→ **PROVIDED DATA**
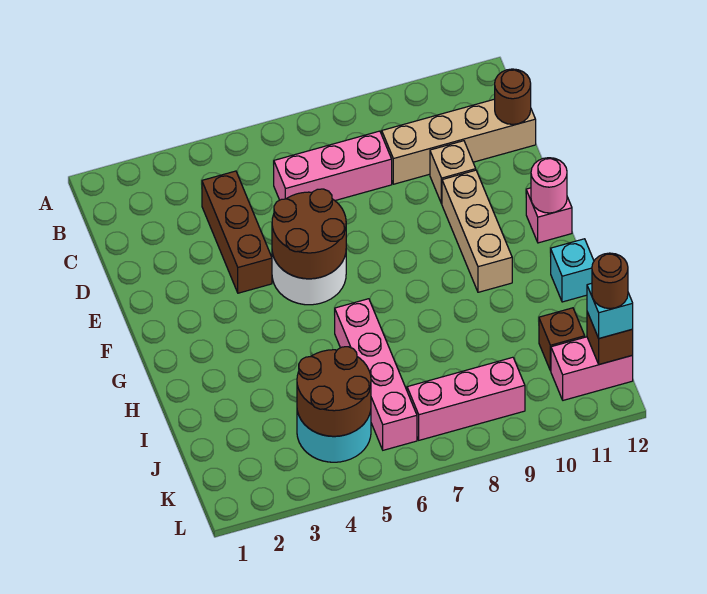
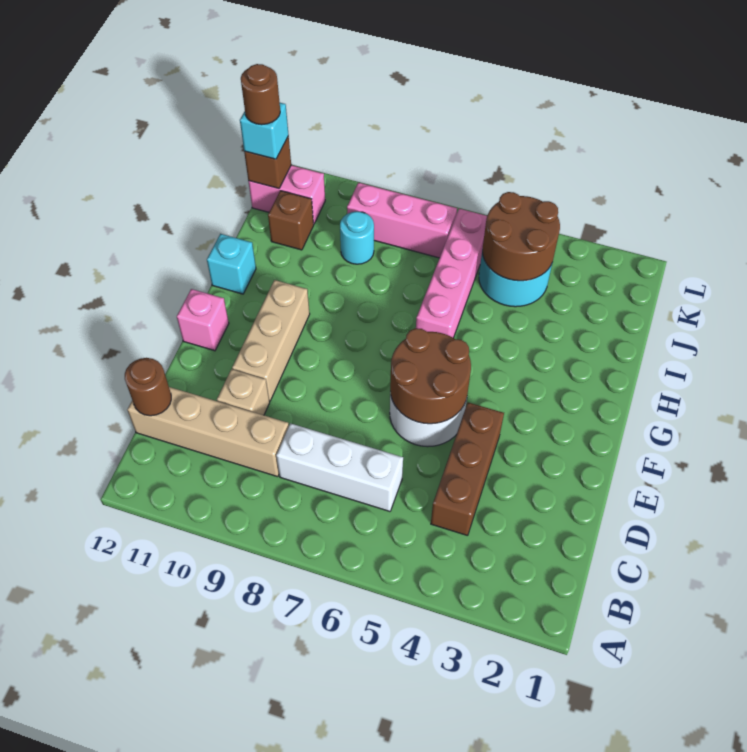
pink brick C6:C8 level 1 -> white brick C6:C8 level 1
pink round brick F12 level 2 -> none
none -> cyan round brick J9 level 1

→ **WHAT YOU SHOULD DO**
Repeat only the stretch of lines that begins at the line containing "pink round brick F12 level 2 -> none" and ends at the last line above, both included.

→ **RESPONSE AREA**
pink round brick F12 level 2 -> none
none -> cyan round brick J9 level 1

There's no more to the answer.